# [WORK INSTRUCTIONS]
Show every line of the material that follows in which the word "pentagon" occurs.

# [DATASET EXCERPTS]
———

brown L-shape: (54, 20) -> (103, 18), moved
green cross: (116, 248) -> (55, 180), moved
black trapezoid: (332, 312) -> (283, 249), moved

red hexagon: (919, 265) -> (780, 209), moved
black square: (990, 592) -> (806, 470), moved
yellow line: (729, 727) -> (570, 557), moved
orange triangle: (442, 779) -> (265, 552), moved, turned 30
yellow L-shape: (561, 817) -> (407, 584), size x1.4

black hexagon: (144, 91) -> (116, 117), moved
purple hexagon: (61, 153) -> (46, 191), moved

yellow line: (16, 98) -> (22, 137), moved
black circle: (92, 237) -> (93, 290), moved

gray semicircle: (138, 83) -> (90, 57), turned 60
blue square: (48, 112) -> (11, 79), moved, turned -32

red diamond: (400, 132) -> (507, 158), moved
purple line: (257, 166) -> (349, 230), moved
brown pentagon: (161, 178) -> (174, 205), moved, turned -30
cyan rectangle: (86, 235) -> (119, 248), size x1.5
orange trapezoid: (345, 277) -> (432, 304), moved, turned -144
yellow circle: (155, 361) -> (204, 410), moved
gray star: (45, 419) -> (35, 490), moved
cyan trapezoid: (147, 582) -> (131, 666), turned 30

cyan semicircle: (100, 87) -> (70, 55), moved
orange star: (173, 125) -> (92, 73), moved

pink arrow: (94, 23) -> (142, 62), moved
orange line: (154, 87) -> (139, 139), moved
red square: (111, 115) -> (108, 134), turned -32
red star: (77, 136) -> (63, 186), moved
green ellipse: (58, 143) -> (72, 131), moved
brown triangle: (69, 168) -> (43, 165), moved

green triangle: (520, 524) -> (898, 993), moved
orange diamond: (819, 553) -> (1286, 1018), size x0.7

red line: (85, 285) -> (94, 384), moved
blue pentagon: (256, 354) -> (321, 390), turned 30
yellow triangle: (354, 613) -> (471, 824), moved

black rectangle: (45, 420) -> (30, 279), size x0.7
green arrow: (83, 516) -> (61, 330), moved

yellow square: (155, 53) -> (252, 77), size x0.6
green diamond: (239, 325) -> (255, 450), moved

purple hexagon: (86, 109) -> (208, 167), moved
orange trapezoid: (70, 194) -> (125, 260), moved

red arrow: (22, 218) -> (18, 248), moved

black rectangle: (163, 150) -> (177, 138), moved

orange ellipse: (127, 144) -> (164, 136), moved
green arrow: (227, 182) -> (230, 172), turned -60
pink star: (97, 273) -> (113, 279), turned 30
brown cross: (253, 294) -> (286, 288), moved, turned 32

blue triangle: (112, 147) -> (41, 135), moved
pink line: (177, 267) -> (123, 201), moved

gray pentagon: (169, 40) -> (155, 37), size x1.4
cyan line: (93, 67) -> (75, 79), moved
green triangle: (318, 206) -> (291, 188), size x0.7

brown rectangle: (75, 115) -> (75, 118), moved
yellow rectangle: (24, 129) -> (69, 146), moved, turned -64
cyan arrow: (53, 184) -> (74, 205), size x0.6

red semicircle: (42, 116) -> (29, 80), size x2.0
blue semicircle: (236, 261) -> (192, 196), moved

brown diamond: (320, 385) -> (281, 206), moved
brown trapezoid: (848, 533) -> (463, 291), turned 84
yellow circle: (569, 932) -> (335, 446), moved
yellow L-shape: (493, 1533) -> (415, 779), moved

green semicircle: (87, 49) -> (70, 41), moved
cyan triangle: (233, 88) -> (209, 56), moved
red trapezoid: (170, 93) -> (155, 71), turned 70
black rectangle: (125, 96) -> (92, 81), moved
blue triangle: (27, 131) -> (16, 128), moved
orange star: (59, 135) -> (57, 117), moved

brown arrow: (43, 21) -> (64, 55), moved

———

# [EXPECTED ANSWER]
brown pentagon: (161, 178) -> (174, 205), moved, turned -30
blue pentagon: (256, 354) -> (321, 390), turned 30
gray pentagon: (169, 40) -> (155, 37), size x1.4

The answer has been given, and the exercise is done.